┌─ DATASET EXTRACT

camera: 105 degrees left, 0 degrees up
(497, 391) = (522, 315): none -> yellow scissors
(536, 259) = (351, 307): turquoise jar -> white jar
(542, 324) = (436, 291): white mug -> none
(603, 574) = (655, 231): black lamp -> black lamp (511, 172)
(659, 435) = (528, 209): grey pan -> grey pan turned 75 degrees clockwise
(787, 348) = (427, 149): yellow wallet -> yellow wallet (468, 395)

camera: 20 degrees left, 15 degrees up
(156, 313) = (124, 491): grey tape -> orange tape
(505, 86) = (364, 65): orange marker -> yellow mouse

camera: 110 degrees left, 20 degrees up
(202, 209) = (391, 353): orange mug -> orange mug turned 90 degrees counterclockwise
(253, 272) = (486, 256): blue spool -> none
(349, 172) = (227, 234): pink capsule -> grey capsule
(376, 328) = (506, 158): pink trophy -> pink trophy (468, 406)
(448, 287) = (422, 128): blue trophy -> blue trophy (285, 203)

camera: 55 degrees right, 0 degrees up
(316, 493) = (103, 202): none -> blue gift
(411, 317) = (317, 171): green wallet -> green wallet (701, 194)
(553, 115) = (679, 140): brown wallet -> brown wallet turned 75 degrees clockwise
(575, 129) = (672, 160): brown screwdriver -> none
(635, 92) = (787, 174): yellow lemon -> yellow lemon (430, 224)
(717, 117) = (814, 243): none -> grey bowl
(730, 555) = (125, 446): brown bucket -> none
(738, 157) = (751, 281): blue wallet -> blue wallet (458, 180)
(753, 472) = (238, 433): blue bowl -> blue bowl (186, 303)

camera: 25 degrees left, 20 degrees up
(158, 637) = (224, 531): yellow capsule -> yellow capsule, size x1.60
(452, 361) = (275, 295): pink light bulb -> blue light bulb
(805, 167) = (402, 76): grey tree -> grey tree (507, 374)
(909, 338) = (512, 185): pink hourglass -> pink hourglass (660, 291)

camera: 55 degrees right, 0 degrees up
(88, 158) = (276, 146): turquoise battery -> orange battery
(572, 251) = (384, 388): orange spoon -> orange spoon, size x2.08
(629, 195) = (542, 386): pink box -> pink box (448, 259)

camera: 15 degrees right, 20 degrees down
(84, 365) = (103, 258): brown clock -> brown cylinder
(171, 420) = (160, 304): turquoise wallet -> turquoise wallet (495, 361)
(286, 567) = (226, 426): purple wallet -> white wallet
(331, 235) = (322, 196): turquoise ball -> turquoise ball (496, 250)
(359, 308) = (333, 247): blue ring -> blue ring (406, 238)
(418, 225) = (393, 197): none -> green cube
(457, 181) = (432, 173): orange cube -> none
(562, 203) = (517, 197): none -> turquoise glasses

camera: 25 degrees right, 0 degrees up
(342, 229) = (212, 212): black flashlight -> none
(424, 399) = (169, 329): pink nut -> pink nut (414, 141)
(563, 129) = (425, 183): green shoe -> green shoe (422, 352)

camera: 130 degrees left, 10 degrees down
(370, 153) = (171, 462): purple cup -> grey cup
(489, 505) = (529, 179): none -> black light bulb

└─

# EXERCISE
Go through the records line by line, and copy each line that holds the string "bulb".

# ANSWER TO THIS EXERCISE
(452, 361) = (275, 295): pink light bulb -> blue light bulb
(489, 505) = (529, 179): none -> black light bulb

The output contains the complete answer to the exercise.